[[ Provided data open ]]

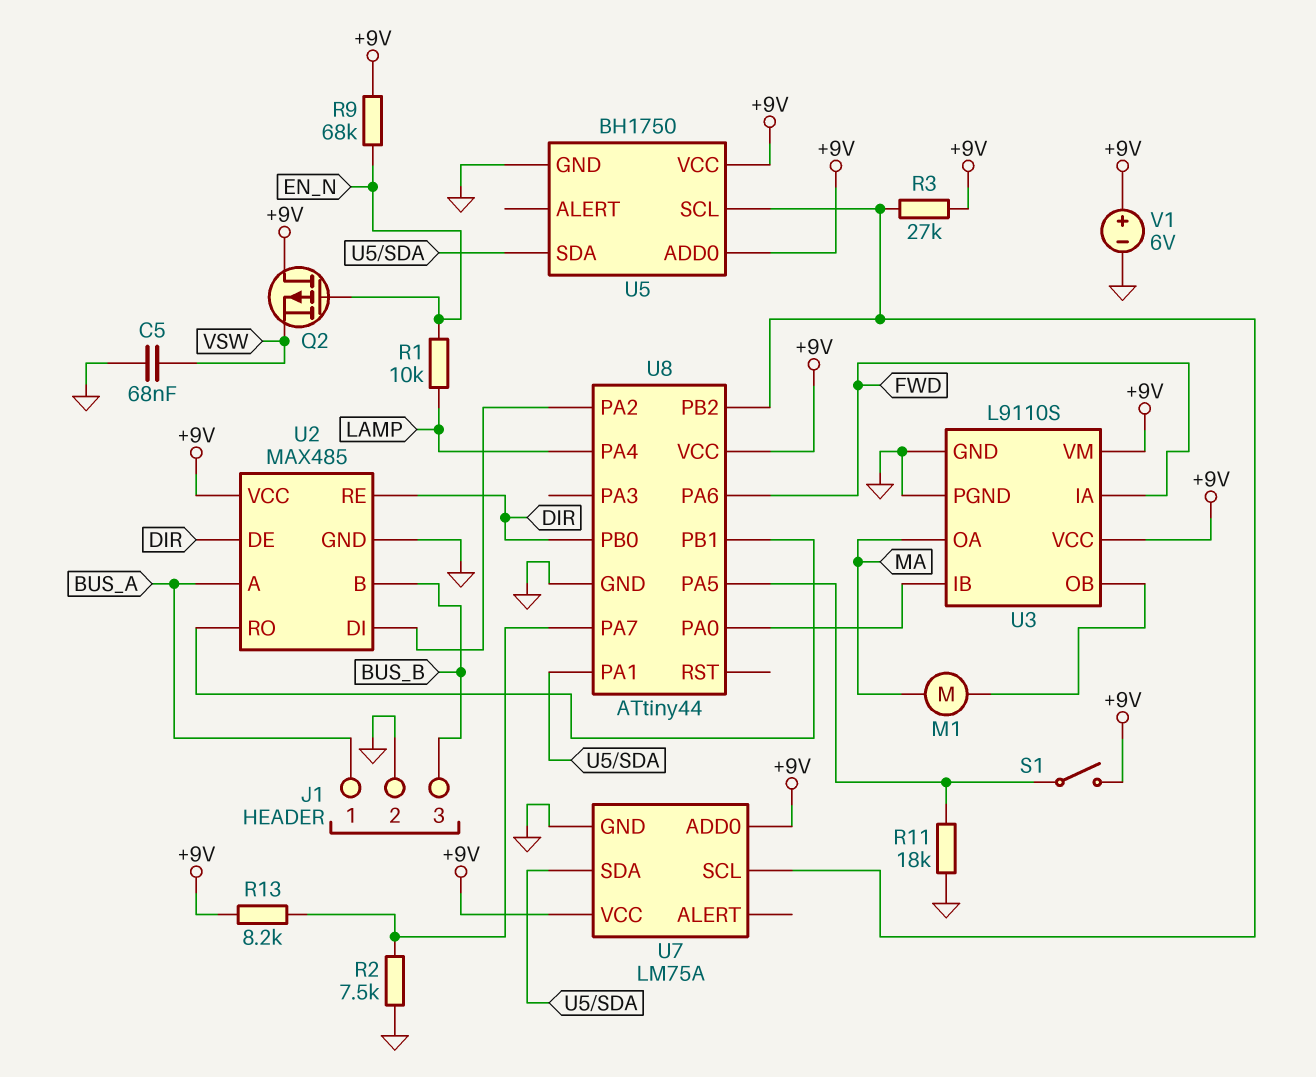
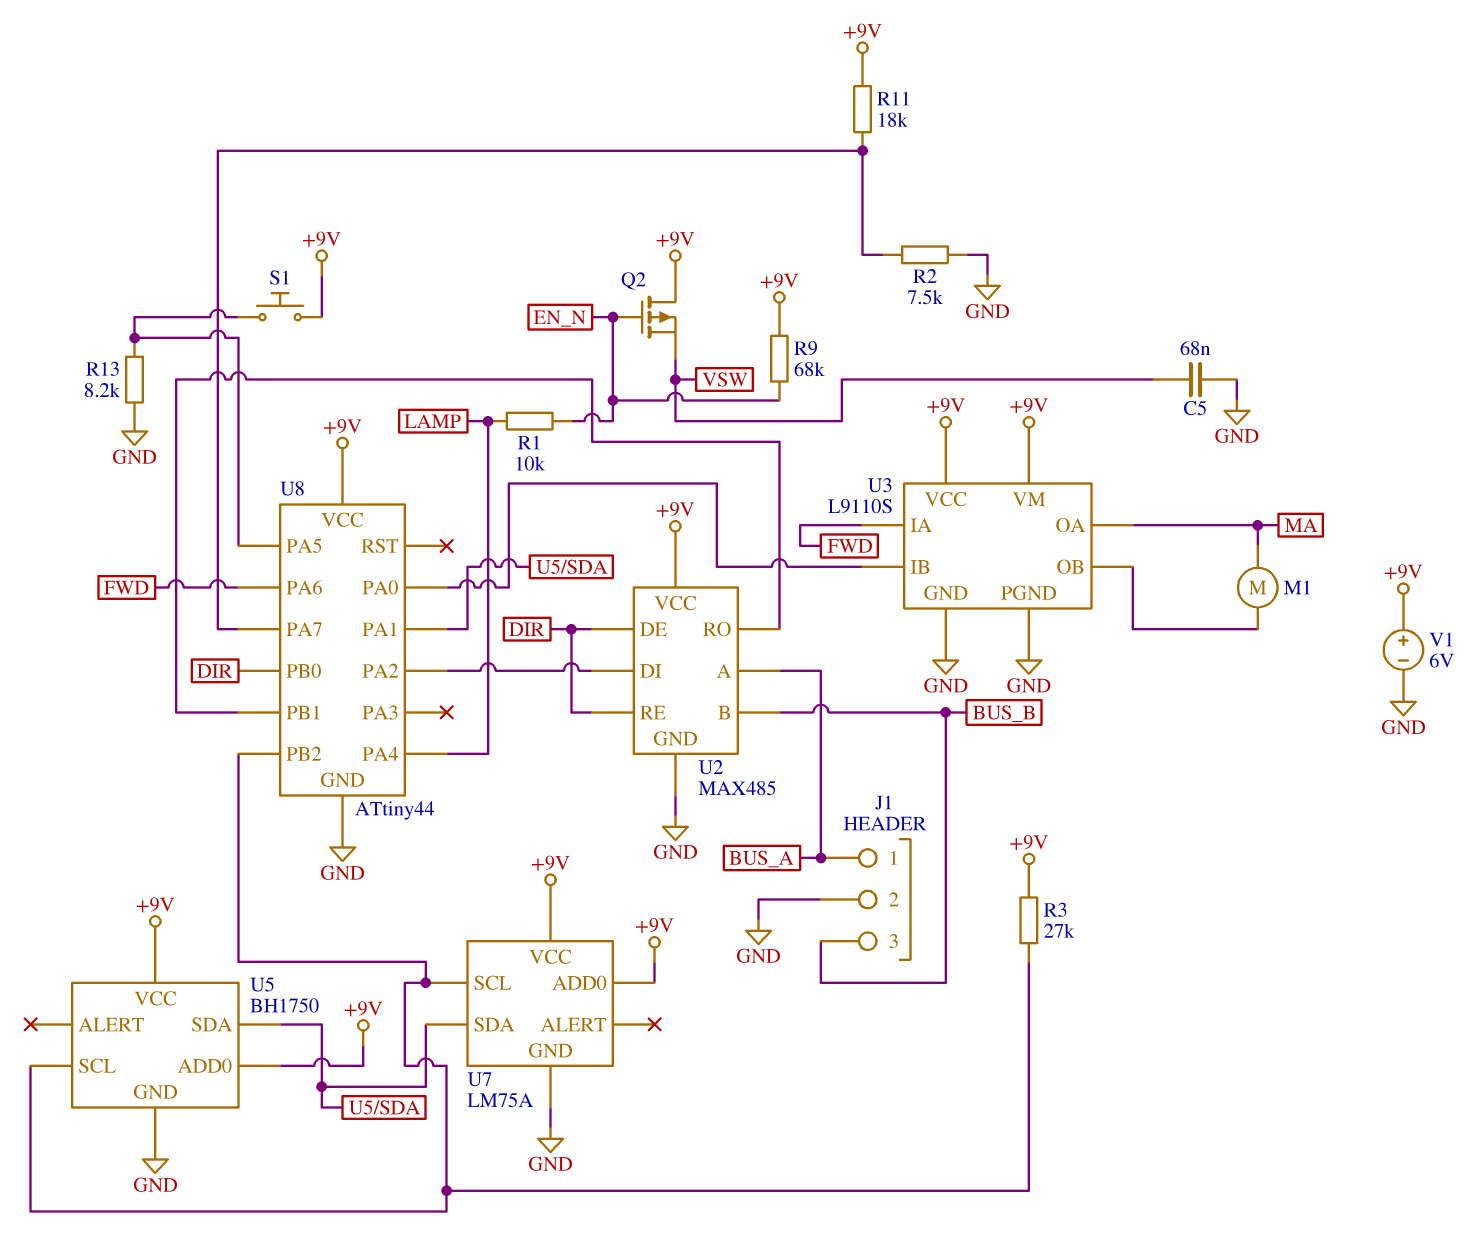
R11: 18k (GND, U8/PA5) -> 18k (+9V, U8/PA7)
R13: 8.2k (+9V, U8/PA7) -> 8.2k (GND, U8/PA5)
S1: switch (+9V, U8/PA5) -> button (+9V, U8/PA5)

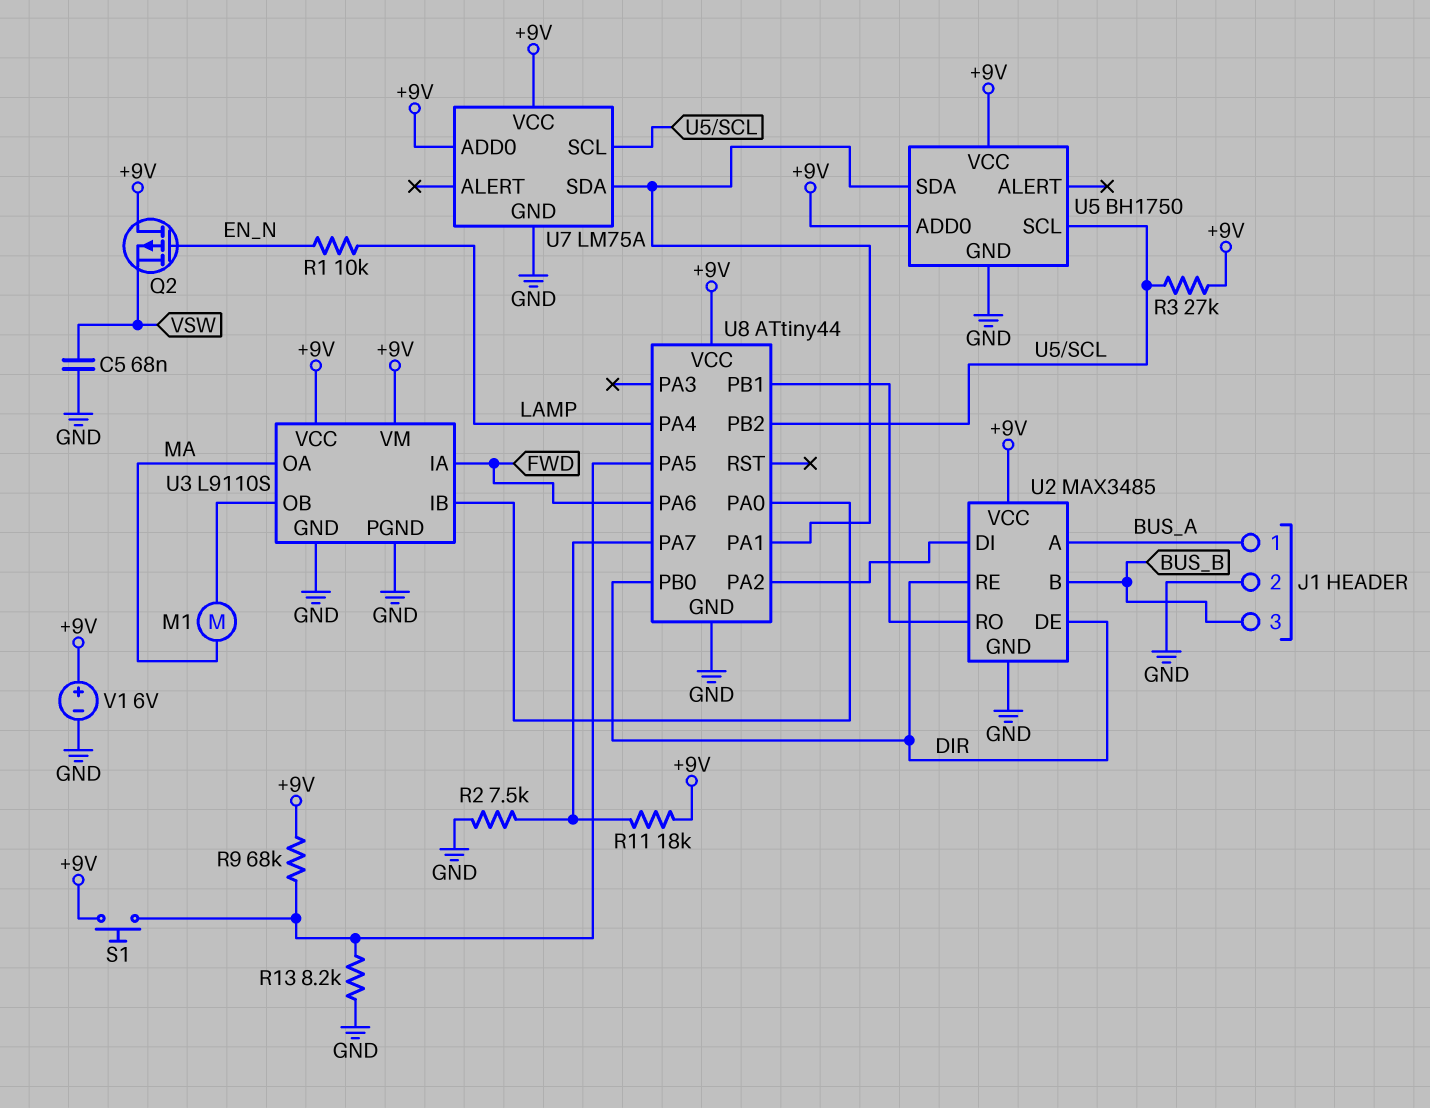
R9: 68k (+9V, EN_N) -> 68k (+9V, U8/PA5)
U2: MAX485 -> MAX3485

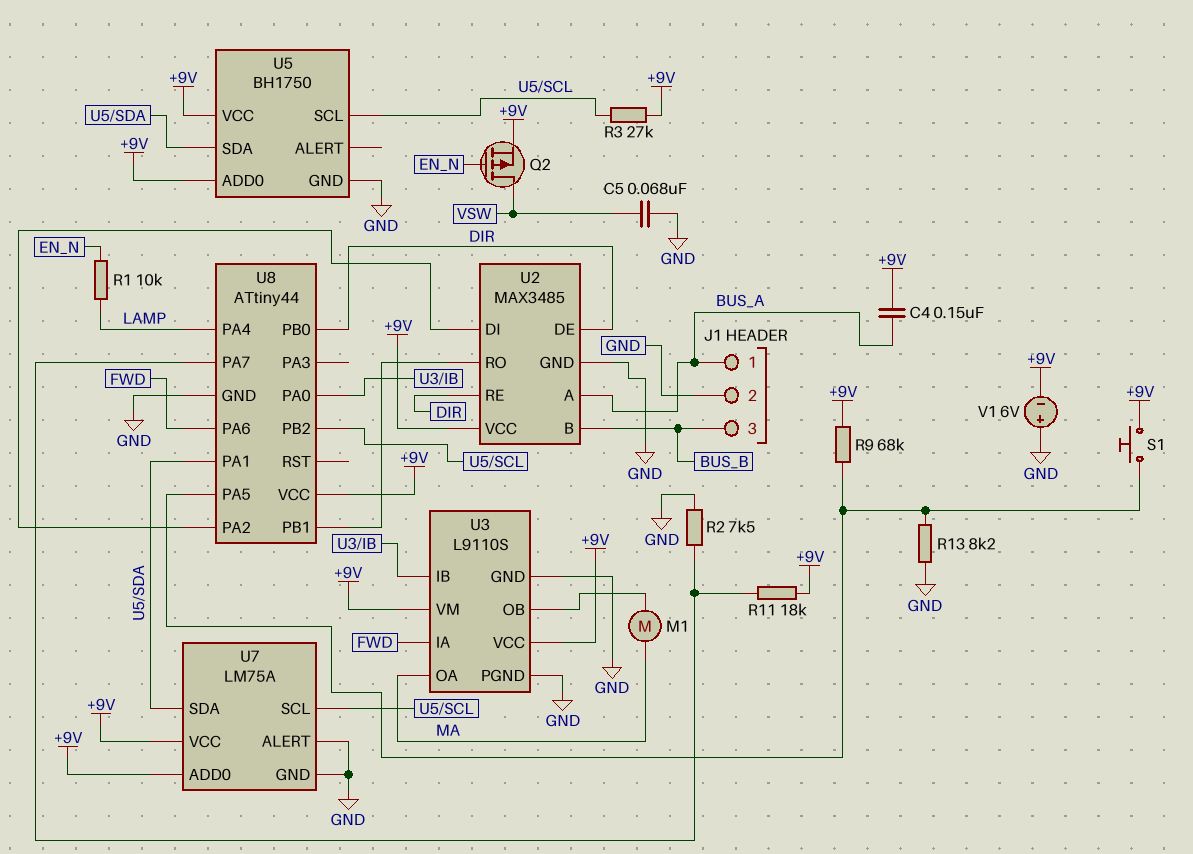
C4: none -> 150nF (+9V, BUS_A)
Q2: PMOS (G EN_N, D +9V, S VSW) -> PMOS (G EN_N, D VSW, S +9V)
U7 pin ALERT: none -> GND
V1: 6V (plus +9V, minus GND) -> 6V (plus GND, minus +9V)

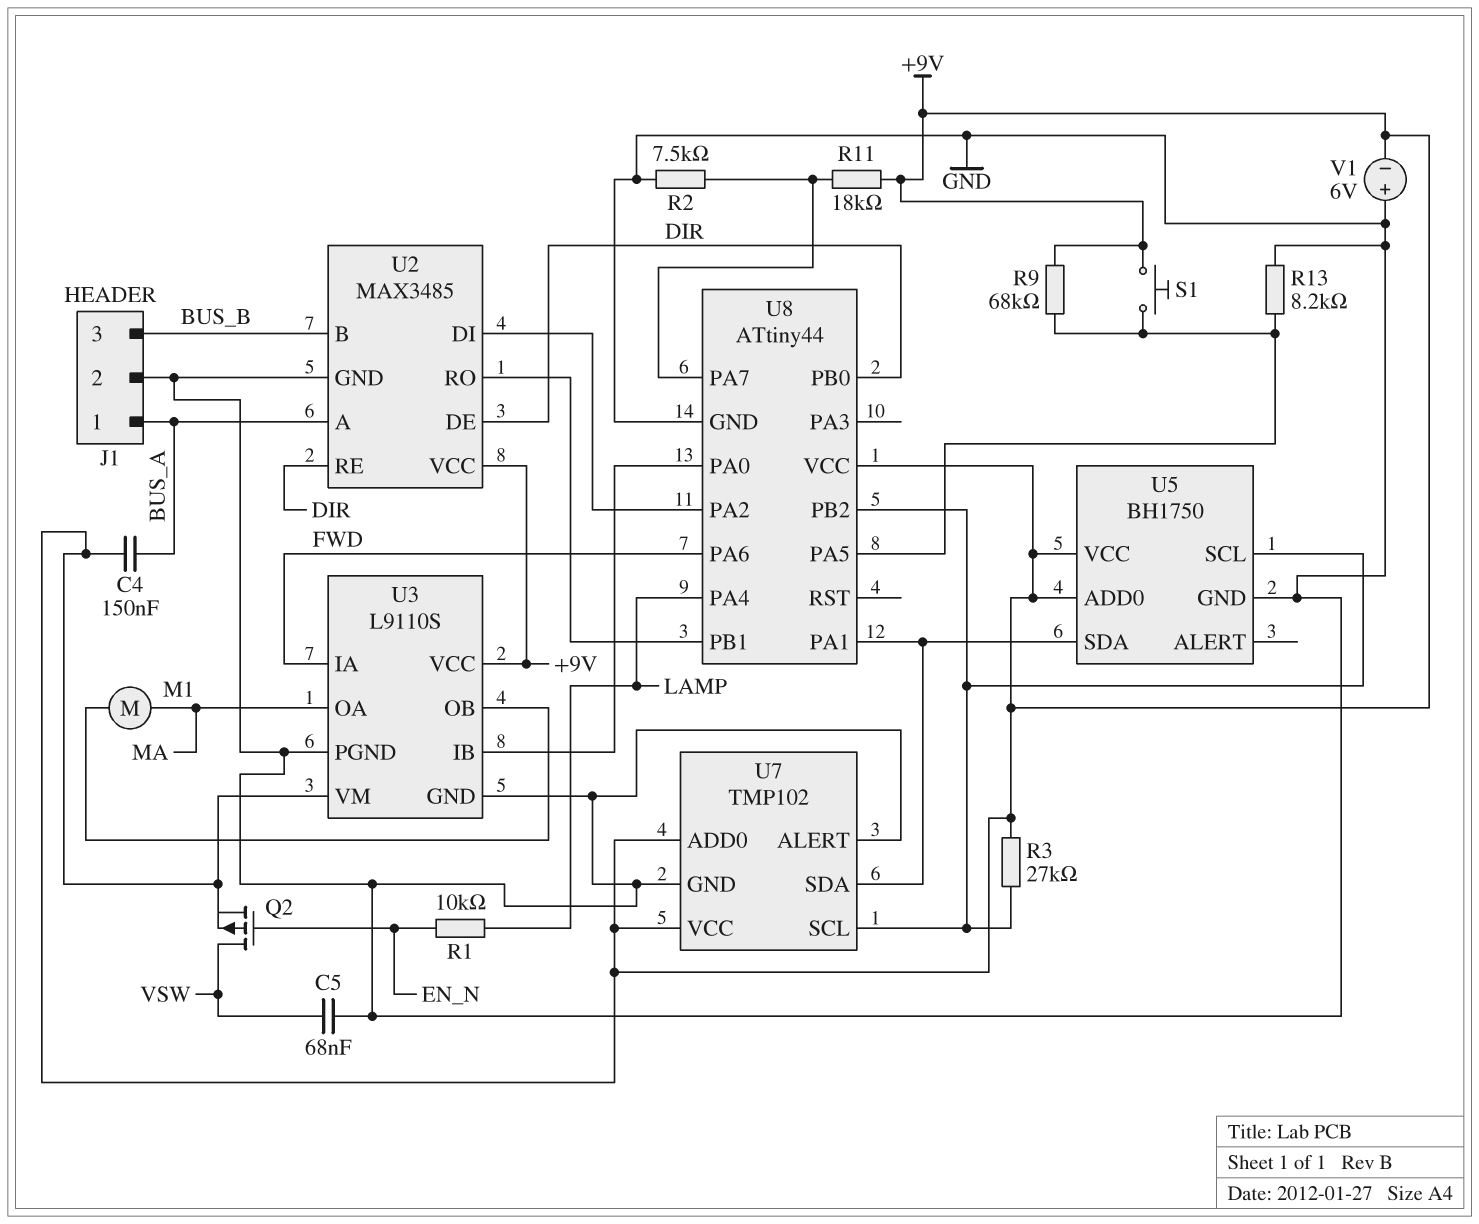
U7: LM75A -> TMP102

[[ Provided data closed ]]

### Work to be completed
Scan the records for lines with the string "none". Give the number of such lines and nothing else.

### Solution for this problem
2